Exercise material |
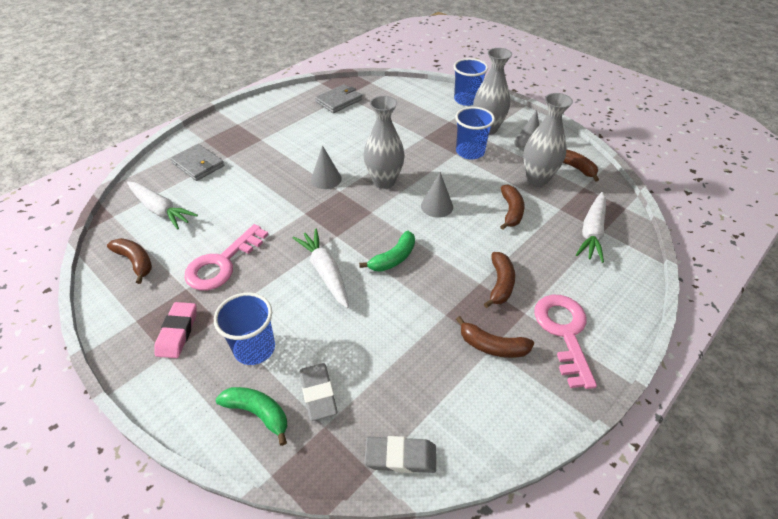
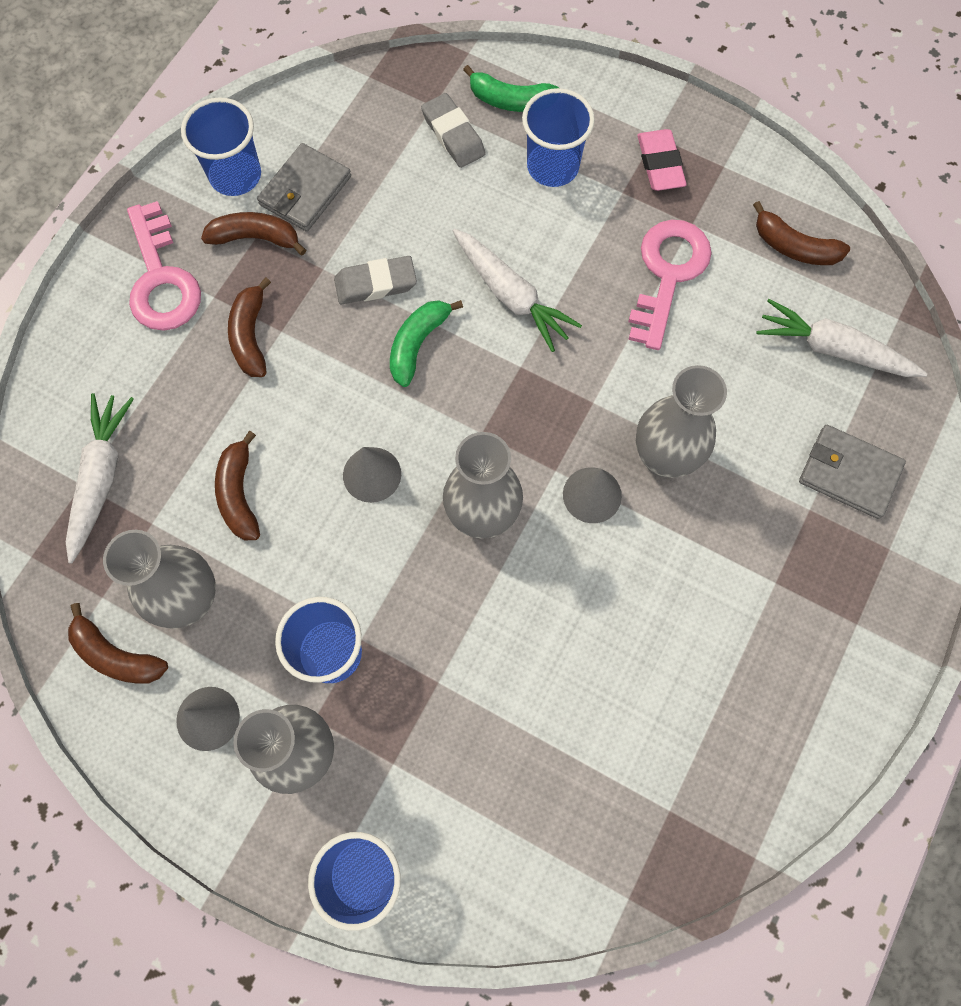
camera: 165 degrees right, 25 degrees up
(282, 185) = (664, 458): none -> grey vase
(339, 101) = (675, 781): grey wallet -> grey wallet (305, 191)
(400, 457) = (343, 95): grey eraser -> grey eraser (375, 284)
(506, 400) = (235, 175): none -> blue cup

Brief | Restate word for word the lines from the one holding "(400, 457) = (343, 95): grey" through the last line of the listing, omitting every earlier line.

Answer to this task |
(400, 457) = (343, 95): grey eraser -> grey eraser (375, 284)
(506, 400) = (235, 175): none -> blue cup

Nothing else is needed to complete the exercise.